* Directions
Which lines in the records below contain the string "October"? Pull out each of those lines, treating uppercase and lowercase as different.

* Task input
----------------

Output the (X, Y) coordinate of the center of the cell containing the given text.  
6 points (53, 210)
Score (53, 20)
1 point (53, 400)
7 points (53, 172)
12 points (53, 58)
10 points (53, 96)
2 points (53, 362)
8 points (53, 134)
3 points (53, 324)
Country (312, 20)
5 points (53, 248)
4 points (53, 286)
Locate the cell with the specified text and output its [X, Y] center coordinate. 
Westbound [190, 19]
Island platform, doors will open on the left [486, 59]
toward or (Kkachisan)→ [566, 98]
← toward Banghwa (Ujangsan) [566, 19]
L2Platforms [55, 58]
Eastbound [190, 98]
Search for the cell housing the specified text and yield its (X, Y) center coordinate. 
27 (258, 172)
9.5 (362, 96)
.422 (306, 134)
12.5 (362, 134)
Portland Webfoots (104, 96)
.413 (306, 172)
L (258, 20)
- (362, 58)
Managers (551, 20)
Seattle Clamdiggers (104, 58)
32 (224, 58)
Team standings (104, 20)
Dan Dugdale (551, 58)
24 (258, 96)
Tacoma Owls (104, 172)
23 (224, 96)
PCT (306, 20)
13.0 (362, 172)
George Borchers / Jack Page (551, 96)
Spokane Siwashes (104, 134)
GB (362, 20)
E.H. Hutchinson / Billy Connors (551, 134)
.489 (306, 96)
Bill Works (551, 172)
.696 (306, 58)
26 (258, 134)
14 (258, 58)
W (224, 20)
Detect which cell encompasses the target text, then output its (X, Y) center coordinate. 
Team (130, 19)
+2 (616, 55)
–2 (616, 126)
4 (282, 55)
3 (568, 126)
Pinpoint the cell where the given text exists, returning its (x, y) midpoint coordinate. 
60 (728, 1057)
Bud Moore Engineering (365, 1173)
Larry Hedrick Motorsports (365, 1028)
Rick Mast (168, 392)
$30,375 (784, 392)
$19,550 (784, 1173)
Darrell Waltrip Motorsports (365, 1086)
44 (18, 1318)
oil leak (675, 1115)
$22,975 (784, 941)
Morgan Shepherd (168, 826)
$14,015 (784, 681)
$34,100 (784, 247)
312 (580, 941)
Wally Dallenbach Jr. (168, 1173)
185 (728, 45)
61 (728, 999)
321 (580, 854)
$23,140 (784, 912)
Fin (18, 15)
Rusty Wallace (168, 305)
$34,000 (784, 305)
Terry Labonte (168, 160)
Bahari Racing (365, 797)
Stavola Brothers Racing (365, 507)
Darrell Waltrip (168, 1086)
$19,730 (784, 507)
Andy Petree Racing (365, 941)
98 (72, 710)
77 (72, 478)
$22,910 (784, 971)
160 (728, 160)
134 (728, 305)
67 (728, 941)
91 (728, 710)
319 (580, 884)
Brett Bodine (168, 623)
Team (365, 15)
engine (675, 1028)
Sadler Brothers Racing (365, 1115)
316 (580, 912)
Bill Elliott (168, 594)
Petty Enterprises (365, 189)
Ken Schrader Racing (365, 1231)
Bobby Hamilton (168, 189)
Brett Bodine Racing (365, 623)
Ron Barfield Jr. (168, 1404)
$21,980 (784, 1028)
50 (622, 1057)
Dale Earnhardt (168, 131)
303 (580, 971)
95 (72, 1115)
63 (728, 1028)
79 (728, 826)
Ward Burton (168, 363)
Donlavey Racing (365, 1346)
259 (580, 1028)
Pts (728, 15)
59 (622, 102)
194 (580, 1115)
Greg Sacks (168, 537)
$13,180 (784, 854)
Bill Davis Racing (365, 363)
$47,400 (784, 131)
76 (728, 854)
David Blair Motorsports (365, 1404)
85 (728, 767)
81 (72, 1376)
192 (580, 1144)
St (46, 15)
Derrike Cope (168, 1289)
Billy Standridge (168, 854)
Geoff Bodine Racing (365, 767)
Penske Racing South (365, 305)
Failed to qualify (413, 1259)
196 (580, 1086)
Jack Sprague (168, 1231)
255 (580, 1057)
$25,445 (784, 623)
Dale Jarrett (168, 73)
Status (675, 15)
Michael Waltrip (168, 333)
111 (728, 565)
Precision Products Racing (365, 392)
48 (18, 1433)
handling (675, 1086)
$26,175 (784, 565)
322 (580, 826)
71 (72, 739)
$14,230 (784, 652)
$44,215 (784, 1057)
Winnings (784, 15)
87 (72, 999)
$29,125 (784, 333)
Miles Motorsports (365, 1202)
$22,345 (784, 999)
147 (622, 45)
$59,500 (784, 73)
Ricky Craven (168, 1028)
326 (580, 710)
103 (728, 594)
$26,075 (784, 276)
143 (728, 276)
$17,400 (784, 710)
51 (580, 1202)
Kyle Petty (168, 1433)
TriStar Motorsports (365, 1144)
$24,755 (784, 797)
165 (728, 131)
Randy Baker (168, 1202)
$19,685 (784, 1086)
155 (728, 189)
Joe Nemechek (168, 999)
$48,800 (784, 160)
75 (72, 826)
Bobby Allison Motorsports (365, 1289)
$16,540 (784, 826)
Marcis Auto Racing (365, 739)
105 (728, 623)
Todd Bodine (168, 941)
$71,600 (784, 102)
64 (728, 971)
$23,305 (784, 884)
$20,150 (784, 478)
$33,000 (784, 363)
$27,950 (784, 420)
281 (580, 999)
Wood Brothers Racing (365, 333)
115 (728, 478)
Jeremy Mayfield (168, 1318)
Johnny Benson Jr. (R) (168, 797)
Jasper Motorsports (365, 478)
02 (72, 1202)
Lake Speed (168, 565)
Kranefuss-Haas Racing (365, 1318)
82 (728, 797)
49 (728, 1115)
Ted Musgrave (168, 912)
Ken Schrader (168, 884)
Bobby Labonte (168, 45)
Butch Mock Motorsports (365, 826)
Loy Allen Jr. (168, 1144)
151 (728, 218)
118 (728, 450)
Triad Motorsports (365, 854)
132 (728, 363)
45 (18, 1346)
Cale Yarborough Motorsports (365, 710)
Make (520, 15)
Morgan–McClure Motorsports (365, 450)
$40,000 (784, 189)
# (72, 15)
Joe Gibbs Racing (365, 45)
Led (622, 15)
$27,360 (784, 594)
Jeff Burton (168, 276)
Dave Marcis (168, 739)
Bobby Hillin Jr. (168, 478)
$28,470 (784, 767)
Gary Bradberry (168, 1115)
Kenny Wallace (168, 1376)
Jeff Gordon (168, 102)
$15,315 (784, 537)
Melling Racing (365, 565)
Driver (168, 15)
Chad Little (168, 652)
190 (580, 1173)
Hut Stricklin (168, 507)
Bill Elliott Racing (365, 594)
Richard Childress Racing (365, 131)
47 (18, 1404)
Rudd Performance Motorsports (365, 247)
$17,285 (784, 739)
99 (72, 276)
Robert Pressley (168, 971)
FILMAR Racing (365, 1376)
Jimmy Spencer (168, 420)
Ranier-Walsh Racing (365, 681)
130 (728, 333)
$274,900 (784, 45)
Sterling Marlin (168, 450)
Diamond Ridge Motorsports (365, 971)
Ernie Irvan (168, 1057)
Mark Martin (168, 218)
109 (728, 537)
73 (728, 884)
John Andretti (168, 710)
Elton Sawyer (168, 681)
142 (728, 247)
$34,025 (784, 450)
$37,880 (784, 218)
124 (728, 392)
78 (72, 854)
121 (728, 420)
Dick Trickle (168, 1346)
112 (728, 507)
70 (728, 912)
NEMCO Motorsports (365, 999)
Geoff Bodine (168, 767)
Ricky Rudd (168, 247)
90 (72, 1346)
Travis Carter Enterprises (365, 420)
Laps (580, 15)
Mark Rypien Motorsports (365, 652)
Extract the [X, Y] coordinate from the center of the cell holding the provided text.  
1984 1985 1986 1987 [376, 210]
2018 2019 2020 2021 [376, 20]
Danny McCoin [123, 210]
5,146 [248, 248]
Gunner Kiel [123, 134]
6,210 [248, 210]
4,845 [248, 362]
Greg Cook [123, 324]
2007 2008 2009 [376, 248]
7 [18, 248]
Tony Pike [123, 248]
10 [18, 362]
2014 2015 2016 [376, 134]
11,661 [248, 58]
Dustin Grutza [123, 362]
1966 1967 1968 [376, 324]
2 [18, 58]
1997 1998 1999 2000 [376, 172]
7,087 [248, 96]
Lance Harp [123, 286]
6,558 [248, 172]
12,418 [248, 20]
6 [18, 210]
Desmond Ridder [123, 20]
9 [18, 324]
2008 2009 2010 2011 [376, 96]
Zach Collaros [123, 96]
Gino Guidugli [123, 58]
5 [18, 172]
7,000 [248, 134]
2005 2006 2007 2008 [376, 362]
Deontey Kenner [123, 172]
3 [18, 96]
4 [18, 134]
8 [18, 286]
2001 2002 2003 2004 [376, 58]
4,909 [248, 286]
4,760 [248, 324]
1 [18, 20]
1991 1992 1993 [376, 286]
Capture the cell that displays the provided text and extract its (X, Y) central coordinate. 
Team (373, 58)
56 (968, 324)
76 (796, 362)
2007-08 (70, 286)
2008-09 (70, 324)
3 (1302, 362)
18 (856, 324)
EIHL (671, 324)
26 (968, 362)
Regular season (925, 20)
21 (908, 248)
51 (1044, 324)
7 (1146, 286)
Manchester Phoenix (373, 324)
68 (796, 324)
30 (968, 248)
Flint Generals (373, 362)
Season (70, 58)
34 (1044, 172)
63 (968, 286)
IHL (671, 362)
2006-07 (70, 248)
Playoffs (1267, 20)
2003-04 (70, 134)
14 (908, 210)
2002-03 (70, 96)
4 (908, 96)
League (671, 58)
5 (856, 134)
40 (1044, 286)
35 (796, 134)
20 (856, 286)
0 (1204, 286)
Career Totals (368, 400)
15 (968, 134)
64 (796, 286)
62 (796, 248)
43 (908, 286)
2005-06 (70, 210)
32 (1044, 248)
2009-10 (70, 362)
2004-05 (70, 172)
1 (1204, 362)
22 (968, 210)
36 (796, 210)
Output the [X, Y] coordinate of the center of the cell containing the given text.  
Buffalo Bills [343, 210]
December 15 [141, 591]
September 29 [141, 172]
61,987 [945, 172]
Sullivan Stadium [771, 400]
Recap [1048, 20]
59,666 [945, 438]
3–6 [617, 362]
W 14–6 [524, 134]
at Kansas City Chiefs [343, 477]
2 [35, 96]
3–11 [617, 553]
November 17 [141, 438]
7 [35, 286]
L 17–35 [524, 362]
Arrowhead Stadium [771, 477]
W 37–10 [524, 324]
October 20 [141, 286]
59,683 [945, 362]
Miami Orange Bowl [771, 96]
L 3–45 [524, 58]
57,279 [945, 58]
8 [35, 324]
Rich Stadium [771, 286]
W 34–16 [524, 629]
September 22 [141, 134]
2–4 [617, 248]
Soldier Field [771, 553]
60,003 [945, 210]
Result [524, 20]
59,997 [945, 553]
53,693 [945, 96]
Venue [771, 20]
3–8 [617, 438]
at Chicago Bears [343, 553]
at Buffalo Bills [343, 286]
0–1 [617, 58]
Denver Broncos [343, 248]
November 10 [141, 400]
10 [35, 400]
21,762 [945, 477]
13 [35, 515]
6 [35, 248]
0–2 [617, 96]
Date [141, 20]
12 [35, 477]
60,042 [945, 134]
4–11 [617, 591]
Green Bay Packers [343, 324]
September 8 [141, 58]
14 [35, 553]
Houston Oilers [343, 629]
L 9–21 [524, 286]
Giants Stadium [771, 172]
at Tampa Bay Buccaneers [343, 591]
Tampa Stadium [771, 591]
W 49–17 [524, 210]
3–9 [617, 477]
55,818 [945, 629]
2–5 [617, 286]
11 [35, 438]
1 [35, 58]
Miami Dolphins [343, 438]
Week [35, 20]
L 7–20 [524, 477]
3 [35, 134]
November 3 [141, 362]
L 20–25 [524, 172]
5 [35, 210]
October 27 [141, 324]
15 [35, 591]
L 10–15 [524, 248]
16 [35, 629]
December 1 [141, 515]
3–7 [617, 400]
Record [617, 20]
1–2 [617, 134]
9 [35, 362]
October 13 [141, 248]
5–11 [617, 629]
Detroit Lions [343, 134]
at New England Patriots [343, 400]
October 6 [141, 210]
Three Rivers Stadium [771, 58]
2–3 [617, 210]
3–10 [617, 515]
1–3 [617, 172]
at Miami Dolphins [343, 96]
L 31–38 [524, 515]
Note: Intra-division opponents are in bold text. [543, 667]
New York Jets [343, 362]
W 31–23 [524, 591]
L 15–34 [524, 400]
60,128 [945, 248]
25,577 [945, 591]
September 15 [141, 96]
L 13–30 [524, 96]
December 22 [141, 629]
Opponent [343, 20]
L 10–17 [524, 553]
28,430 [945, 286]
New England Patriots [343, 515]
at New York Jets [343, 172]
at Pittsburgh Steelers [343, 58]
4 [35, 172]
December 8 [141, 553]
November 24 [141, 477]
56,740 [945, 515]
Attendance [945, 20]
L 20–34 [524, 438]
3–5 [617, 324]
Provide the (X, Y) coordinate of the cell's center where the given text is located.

----------------

* Task solution
October 20 [141, 286]
October 27 [141, 324]
October 13 [141, 248]
October 6 [141, 210]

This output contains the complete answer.